Before-and-after object lists:
►

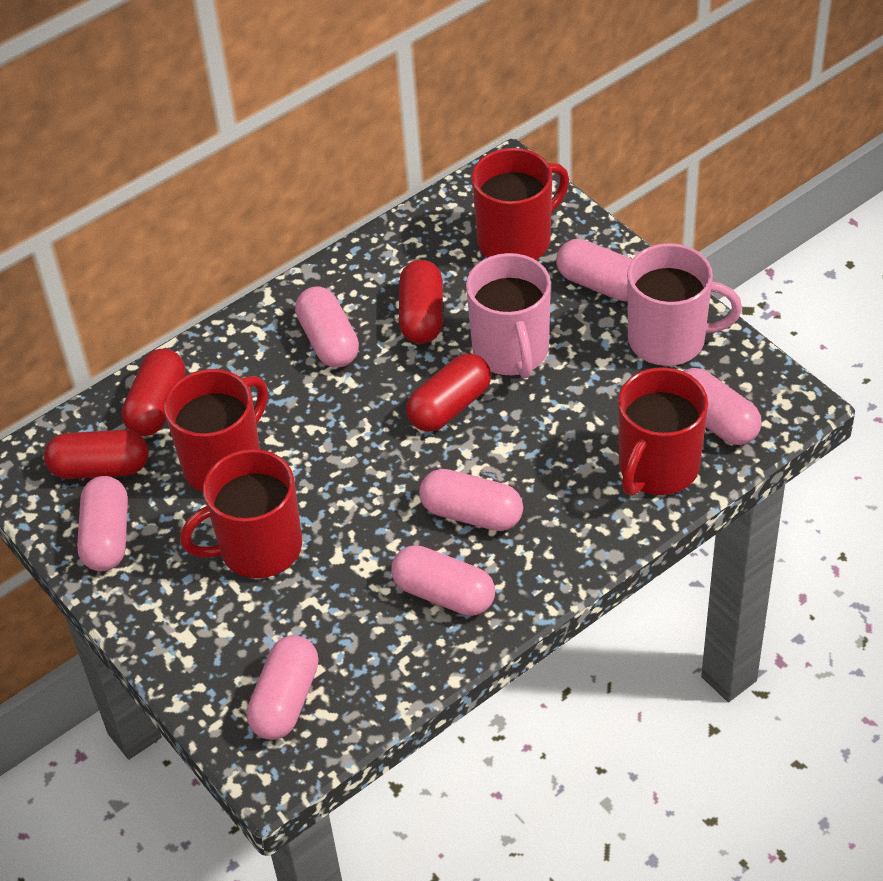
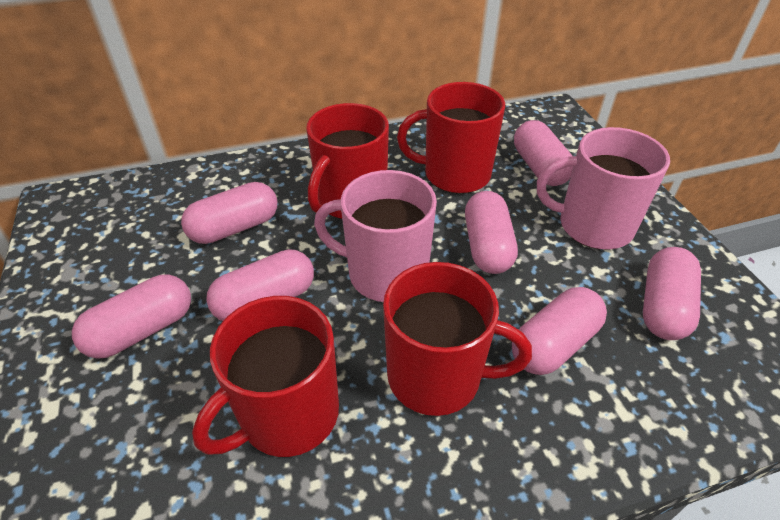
red capsule: 4 -> 0

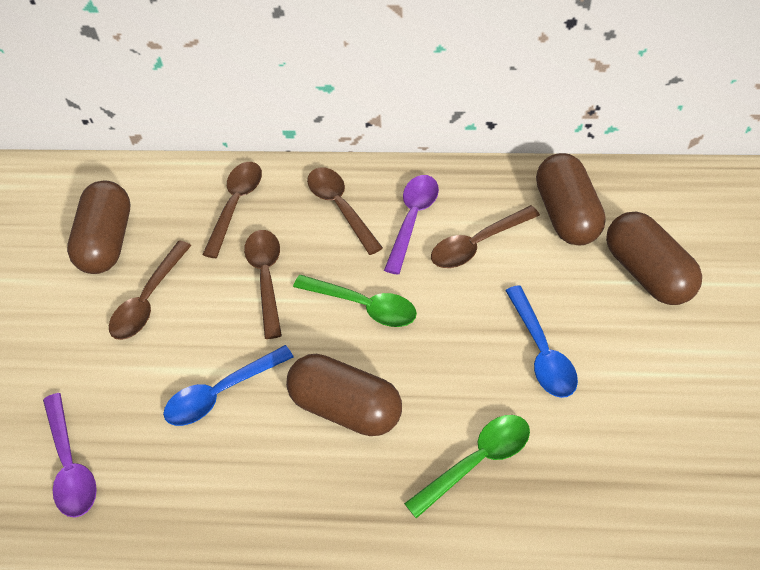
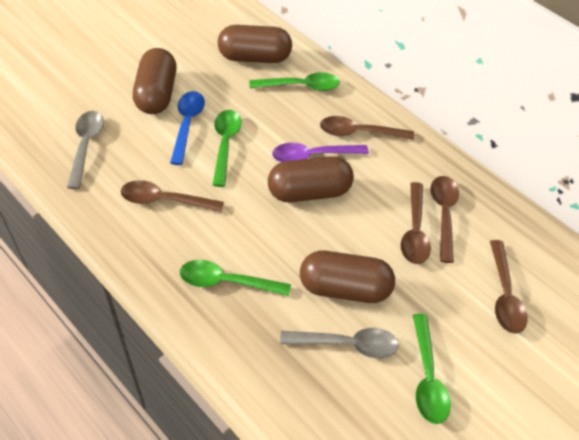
blue spoon: 2 -> 1
green spoon: 2 -> 4
grey spoon: 0 -> 2
purple spoon: 2 -> 1

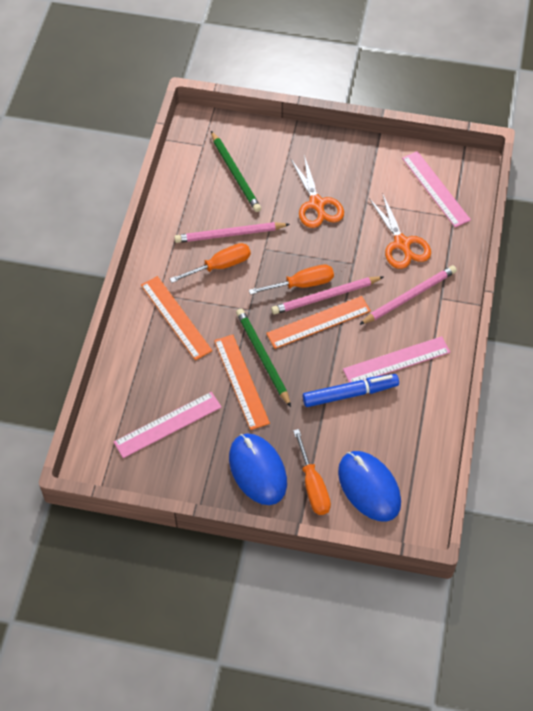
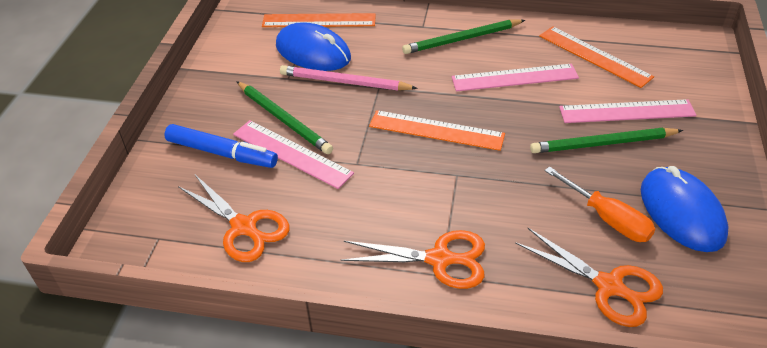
green pencil: 2 -> 3
orange scissors: 2 -> 3
orange screwdriver: 3 -> 1
pink pencil: 3 -> 1

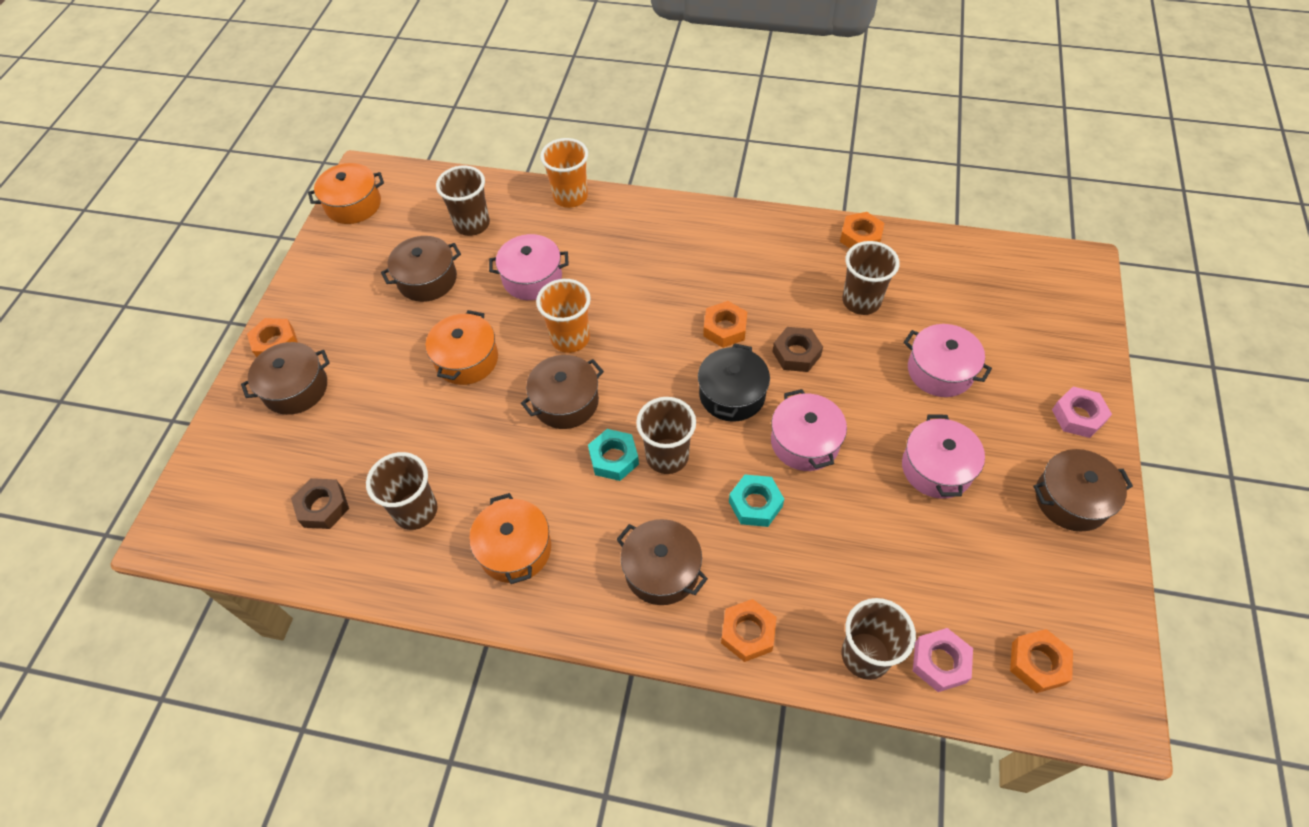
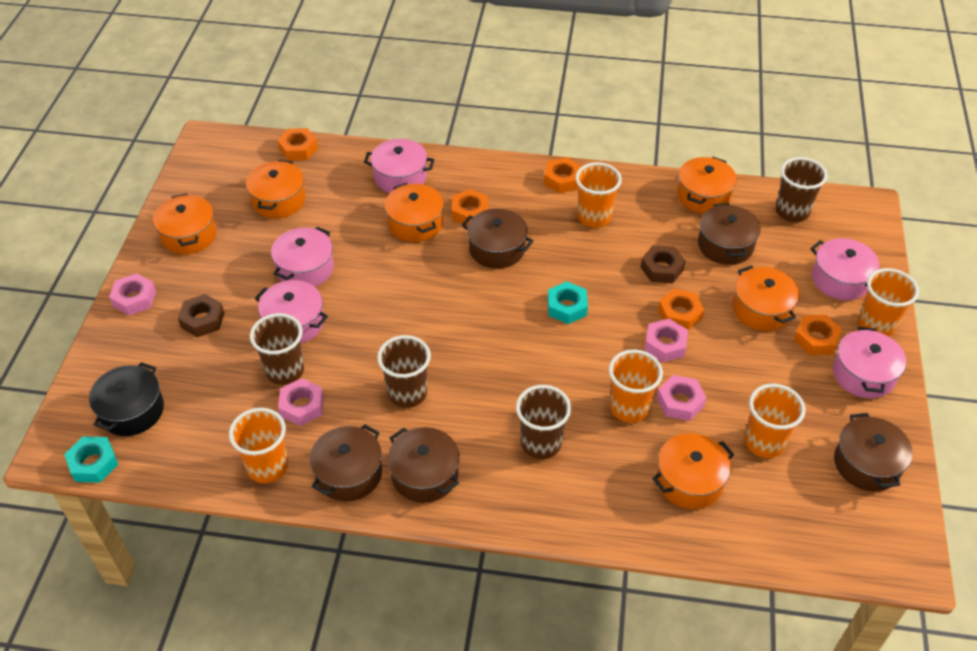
brown cup: 5 -> 4
orange cup: 2 -> 5
orange pot: 3 -> 6
pink nut: 2 -> 4
pink pot: 4 -> 5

◄

▶ _About this exercise_
Return the entries above exactly as they appear. Pictures should not be copied.

▶ _Problem solution_
red capsule: 4 -> 0

blue spoon: 2 -> 1
green spoon: 2 -> 4
grey spoon: 0 -> 2
purple spoon: 2 -> 1

green pencil: 2 -> 3
orange scissors: 2 -> 3
orange screwdriver: 3 -> 1
pink pencil: 3 -> 1

brown cup: 5 -> 4
orange cup: 2 -> 5
orange pot: 3 -> 6
pink nut: 2 -> 4
pink pot: 4 -> 5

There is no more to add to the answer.